Instructions to follow: For the data below, restate word for word only the lines from the line containing "white brick C5:C6" through the line containing "white brick H9:I12", both ends included.

Study material:

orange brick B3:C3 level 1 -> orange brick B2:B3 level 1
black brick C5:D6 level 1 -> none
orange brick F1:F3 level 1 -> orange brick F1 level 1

* * *

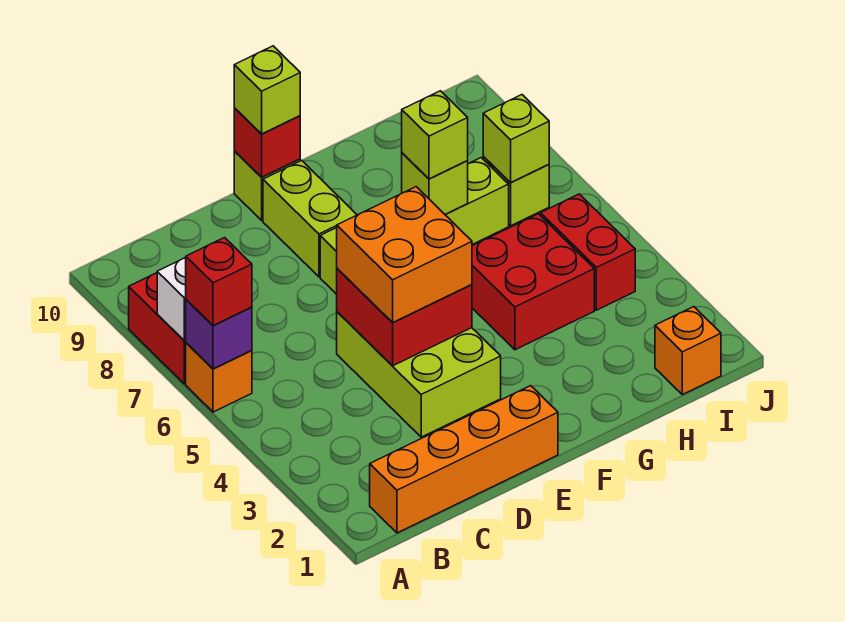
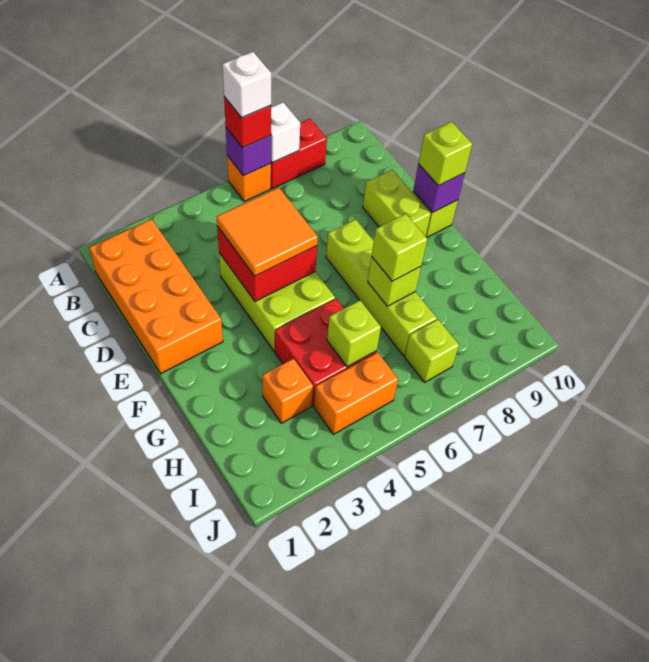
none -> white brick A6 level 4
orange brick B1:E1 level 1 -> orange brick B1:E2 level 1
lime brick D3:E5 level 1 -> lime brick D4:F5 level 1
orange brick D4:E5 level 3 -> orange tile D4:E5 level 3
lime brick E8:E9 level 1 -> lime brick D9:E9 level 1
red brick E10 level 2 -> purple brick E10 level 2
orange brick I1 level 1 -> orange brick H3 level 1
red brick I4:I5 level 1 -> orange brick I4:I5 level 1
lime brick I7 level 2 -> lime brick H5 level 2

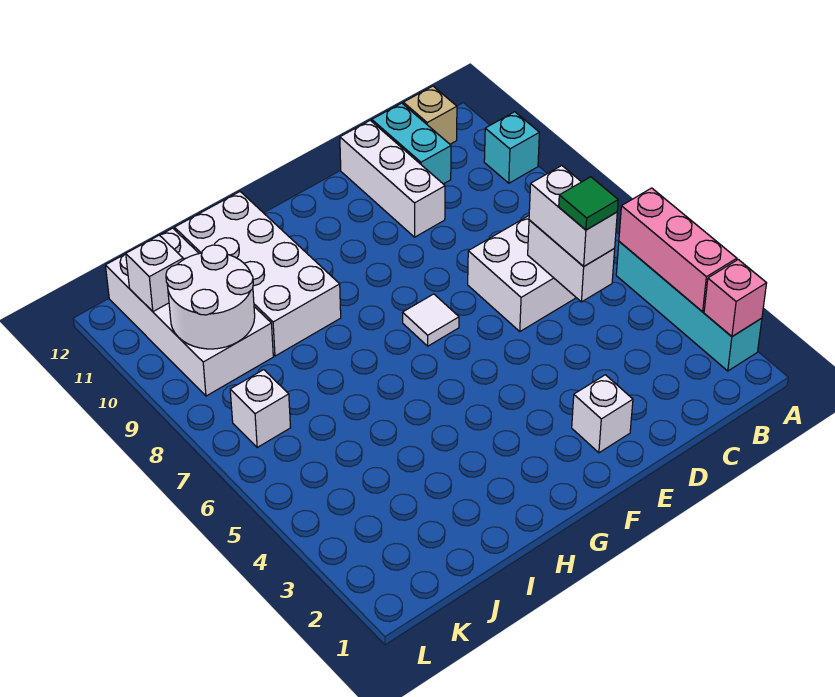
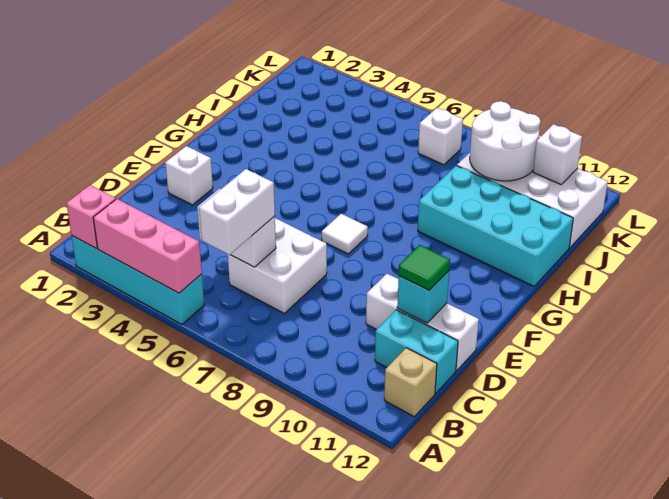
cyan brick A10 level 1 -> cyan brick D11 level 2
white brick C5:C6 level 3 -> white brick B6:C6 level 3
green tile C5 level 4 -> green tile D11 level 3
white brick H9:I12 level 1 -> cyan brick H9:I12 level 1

The answer:
white brick C5:C6 level 3 -> white brick B6:C6 level 3
green tile C5 level 4 -> green tile D11 level 3
white brick H9:I12 level 1 -> cyan brick H9:I12 level 1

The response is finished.